__Exercise description__: Word for word, repeat every entry that appears below.

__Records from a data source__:
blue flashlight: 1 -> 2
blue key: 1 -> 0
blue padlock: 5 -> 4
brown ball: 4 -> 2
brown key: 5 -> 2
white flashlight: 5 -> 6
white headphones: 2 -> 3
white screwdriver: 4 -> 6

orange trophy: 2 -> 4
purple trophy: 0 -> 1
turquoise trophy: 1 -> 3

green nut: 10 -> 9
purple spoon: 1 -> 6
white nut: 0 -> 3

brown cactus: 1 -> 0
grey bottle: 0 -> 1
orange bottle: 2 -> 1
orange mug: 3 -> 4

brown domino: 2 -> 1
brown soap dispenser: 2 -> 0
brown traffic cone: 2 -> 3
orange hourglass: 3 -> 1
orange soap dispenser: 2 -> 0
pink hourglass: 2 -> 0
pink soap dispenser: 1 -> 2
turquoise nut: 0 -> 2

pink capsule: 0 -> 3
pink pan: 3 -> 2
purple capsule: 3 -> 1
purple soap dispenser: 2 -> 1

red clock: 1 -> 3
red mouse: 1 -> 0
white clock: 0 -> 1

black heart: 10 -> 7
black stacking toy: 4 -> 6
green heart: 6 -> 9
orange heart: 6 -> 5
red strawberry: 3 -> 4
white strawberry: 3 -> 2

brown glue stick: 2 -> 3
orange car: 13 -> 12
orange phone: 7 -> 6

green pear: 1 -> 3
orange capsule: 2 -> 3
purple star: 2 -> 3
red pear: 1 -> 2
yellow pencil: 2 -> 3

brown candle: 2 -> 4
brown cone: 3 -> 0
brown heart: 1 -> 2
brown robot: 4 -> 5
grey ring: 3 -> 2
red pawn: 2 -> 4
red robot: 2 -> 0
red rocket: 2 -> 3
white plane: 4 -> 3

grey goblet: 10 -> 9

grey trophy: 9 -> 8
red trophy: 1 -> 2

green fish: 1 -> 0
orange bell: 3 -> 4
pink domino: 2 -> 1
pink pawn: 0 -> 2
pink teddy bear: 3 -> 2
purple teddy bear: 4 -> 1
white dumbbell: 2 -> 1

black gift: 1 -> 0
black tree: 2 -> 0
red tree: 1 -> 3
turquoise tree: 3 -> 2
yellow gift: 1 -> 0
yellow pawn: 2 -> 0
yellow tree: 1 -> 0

__Answer space__:
blue flashlight: 1 -> 2
blue key: 1 -> 0
blue padlock: 5 -> 4
brown ball: 4 -> 2
brown key: 5 -> 2
white flashlight: 5 -> 6
white headphones: 2 -> 3
white screwdriver: 4 -> 6

orange trophy: 2 -> 4
purple trophy: 0 -> 1
turquoise trophy: 1 -> 3

green nut: 10 -> 9
purple spoon: 1 -> 6
white nut: 0 -> 3

brown cactus: 1 -> 0
grey bottle: 0 -> 1
orange bottle: 2 -> 1
orange mug: 3 -> 4

brown domino: 2 -> 1
brown soap dispenser: 2 -> 0
brown traffic cone: 2 -> 3
orange hourglass: 3 -> 1
orange soap dispenser: 2 -> 0
pink hourglass: 2 -> 0
pink soap dispenser: 1 -> 2
turquoise nut: 0 -> 2

pink capsule: 0 -> 3
pink pan: 3 -> 2
purple capsule: 3 -> 1
purple soap dispenser: 2 -> 1

red clock: 1 -> 3
red mouse: 1 -> 0
white clock: 0 -> 1

black heart: 10 -> 7
black stacking toy: 4 -> 6
green heart: 6 -> 9
orange heart: 6 -> 5
red strawberry: 3 -> 4
white strawberry: 3 -> 2

brown glue stick: 2 -> 3
orange car: 13 -> 12
orange phone: 7 -> 6

green pear: 1 -> 3
orange capsule: 2 -> 3
purple star: 2 -> 3
red pear: 1 -> 2
yellow pencil: 2 -> 3

brown candle: 2 -> 4
brown cone: 3 -> 0
brown heart: 1 -> 2
brown robot: 4 -> 5
grey ring: 3 -> 2
red pawn: 2 -> 4
red robot: 2 -> 0
red rocket: 2 -> 3
white plane: 4 -> 3

grey goblet: 10 -> 9

grey trophy: 9 -> 8
red trophy: 1 -> 2

green fish: 1 -> 0
orange bell: 3 -> 4
pink domino: 2 -> 1
pink pawn: 0 -> 2
pink teddy bear: 3 -> 2
purple teddy bear: 4 -> 1
white dumbbell: 2 -> 1

black gift: 1 -> 0
black tree: 2 -> 0
red tree: 1 -> 3
turquoise tree: 3 -> 2
yellow gift: 1 -> 0
yellow pawn: 2 -> 0
yellow tree: 1 -> 0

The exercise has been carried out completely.